=== ACTION ITEM ===
Output the lines below exactly, please, from the first line until the line with "(264, 166) = (275, 305): yellow", counting both.
* * * *
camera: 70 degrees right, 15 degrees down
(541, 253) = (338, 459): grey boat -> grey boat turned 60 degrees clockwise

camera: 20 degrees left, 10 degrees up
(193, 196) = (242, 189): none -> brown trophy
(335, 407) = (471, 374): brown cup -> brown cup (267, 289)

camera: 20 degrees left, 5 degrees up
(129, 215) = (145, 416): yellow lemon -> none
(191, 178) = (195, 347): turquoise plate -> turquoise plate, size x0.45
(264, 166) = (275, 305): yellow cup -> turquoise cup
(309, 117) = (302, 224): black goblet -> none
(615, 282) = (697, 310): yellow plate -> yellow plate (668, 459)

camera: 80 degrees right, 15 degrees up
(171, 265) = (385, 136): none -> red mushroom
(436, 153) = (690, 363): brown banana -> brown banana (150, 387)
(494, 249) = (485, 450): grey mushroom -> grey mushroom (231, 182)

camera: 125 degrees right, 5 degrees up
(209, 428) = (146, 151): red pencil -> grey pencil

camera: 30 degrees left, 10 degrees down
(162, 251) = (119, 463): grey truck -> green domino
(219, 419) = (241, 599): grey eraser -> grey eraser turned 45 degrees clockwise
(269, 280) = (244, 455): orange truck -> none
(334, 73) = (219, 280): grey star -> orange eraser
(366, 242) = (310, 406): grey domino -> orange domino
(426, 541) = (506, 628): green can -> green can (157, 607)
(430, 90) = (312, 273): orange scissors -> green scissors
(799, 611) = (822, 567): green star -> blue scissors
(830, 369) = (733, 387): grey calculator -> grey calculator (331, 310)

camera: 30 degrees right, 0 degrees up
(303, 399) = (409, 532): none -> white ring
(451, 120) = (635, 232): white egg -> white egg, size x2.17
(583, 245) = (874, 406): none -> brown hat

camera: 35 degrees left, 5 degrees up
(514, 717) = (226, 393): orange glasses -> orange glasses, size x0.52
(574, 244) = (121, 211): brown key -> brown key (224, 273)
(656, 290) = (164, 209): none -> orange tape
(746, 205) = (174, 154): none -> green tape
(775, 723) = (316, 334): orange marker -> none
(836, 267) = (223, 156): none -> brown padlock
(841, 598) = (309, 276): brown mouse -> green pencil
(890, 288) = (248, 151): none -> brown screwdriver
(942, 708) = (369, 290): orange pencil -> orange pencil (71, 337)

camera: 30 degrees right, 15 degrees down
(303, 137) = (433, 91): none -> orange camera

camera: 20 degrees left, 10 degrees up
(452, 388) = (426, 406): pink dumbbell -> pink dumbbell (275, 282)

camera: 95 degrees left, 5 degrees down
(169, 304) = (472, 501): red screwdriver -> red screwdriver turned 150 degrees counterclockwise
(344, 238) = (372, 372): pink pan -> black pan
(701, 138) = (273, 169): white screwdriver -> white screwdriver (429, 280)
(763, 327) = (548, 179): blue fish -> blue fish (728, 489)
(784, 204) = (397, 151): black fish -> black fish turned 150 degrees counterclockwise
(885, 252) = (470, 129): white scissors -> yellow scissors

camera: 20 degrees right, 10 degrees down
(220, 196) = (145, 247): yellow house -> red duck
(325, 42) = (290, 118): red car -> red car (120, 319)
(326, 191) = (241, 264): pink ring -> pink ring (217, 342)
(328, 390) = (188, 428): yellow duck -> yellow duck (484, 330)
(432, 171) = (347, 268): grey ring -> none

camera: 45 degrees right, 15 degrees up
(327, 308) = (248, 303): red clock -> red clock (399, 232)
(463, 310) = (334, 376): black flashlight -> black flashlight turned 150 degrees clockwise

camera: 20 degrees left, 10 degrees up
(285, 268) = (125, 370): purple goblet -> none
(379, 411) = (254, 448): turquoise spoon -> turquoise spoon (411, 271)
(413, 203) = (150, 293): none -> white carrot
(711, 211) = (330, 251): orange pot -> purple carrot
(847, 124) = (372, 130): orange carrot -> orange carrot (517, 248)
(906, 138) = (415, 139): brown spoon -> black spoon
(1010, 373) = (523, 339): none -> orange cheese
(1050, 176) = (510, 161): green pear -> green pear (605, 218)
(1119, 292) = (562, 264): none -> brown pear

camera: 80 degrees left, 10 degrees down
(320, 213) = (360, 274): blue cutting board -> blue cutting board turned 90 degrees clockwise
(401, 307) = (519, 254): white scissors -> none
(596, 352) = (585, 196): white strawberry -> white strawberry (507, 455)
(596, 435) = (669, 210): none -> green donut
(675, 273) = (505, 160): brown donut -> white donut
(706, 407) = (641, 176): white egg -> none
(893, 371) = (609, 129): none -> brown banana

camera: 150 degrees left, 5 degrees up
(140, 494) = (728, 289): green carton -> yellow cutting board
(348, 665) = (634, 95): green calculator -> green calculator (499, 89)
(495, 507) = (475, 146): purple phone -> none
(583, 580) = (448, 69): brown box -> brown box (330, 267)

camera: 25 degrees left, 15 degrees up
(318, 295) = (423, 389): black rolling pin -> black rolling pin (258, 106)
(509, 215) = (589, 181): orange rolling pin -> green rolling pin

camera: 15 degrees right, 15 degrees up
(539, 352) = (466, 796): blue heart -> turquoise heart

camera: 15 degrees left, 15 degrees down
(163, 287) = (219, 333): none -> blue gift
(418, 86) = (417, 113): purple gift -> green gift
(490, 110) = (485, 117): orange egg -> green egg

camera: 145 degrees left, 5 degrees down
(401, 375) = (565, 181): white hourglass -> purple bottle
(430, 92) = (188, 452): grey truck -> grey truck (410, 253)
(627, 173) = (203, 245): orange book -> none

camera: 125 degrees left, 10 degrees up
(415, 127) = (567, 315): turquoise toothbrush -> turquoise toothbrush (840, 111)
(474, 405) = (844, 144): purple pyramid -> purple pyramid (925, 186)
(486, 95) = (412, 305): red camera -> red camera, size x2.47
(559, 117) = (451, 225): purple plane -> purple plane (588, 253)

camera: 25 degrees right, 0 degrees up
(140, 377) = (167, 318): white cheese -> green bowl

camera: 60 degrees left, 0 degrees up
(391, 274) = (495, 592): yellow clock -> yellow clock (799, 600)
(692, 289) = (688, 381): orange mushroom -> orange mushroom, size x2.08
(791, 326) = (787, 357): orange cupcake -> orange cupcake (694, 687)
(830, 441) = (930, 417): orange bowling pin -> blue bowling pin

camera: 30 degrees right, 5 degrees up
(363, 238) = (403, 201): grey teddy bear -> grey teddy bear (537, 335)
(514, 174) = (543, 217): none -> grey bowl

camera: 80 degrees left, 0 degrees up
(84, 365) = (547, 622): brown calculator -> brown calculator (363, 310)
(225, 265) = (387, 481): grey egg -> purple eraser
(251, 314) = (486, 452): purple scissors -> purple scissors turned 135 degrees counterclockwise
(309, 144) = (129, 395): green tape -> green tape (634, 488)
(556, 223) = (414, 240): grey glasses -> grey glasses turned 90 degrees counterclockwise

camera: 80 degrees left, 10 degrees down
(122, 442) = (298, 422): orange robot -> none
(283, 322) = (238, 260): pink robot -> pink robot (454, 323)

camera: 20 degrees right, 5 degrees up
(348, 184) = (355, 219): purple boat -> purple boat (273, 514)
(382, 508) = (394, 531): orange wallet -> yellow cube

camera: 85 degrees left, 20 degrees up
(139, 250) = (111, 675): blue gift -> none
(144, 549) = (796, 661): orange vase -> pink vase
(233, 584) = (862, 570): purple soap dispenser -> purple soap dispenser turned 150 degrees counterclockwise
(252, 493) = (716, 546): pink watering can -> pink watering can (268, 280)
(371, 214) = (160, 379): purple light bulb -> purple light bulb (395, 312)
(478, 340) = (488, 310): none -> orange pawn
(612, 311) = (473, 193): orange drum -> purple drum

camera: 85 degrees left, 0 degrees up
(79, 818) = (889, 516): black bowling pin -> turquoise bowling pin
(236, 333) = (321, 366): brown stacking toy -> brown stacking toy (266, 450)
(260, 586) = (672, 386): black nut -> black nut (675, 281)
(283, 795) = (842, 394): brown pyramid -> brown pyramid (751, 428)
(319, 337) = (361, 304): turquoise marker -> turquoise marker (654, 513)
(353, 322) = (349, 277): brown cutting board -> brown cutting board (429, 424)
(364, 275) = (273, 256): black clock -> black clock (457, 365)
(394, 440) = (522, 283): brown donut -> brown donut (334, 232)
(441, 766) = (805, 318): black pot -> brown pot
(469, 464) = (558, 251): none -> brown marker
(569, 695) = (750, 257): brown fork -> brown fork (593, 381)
* * * *
=== EXERCISE OUTPUT ===
camera: 70 degrees right, 15 degrees down
(541, 253) = (338, 459): grey boat -> grey boat turned 60 degrees clockwise

camera: 20 degrees left, 10 degrees up
(193, 196) = (242, 189): none -> brown trophy
(335, 407) = (471, 374): brown cup -> brown cup (267, 289)

camera: 20 degrees left, 5 degrees up
(129, 215) = (145, 416): yellow lemon -> none
(191, 178) = (195, 347): turquoise plate -> turquoise plate, size x0.45
(264, 166) = (275, 305): yellow cup -> turquoise cup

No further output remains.